ACTION ITEM ::
In the entries below, find the line with "C1: 1.5uF (plus" and the line with "D8: diode 1N4004". Return those two lines and all lines between them, exactly.

THE DATA ::
####################
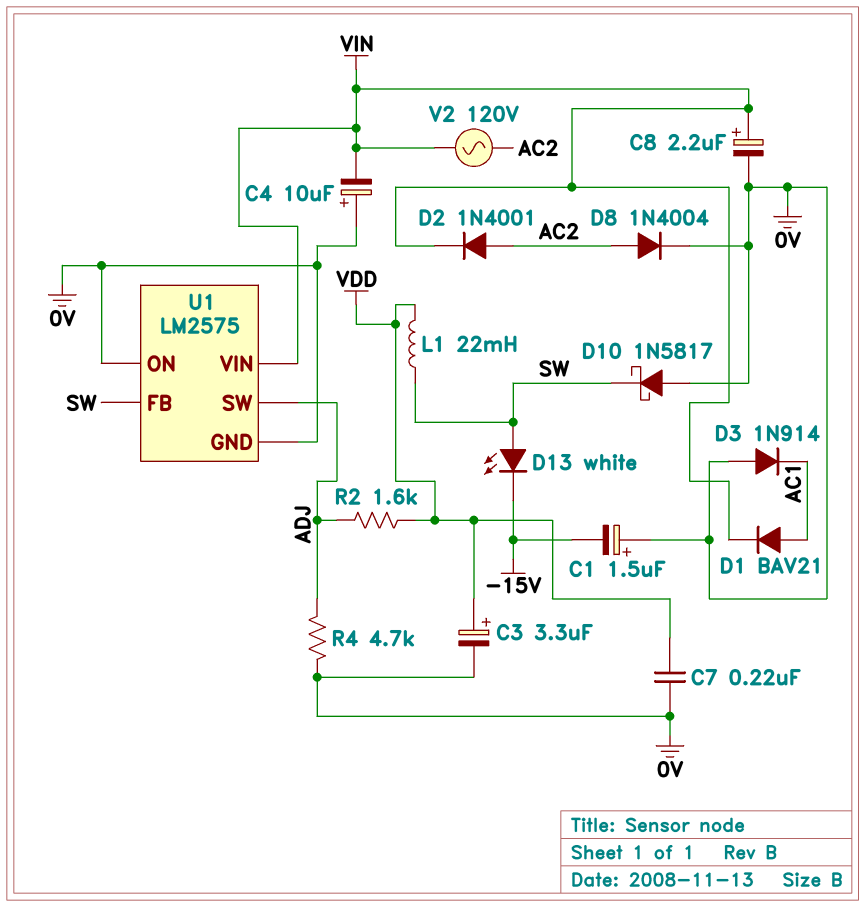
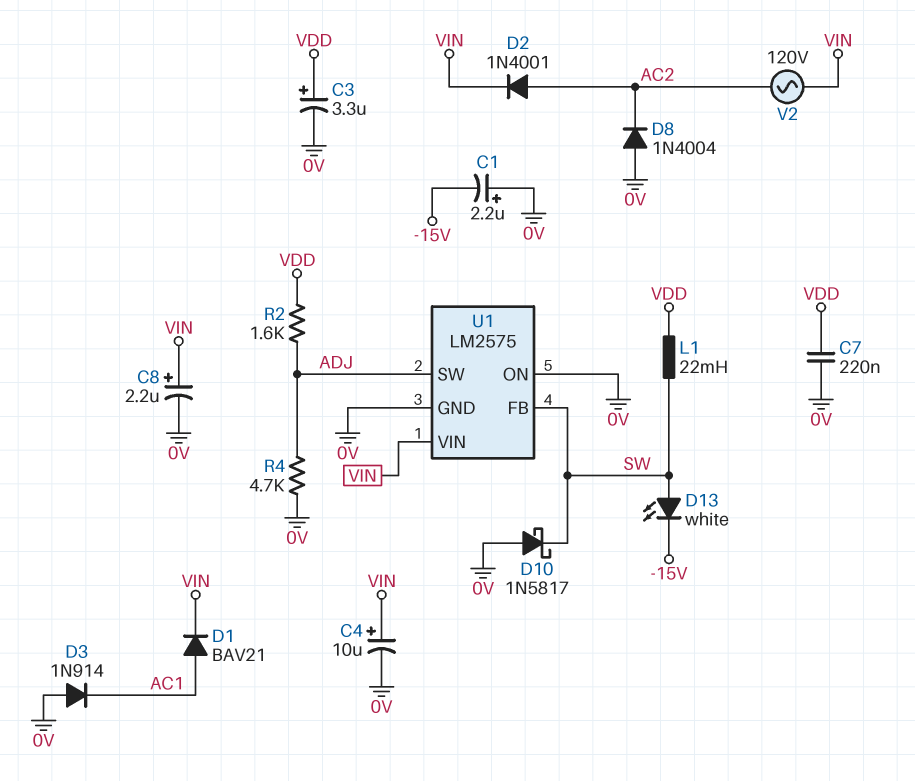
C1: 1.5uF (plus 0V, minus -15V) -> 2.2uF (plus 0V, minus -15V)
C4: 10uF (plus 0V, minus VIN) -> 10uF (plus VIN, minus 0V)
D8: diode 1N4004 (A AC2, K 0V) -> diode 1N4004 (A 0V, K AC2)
####################
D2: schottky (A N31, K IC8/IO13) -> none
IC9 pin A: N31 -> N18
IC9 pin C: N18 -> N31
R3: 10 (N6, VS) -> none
####################
PROBLEM SOLUTION ::
C1: 1.5uF (plus 0V, minus -15V) -> 2.2uF (plus 0V, minus -15V)
C4: 10uF (plus 0V, minus VIN) -> 10uF (plus VIN, minus 0V)
D8: diode 1N4004 (A AC2, K 0V) -> diode 1N4004 (A 0V, K AC2)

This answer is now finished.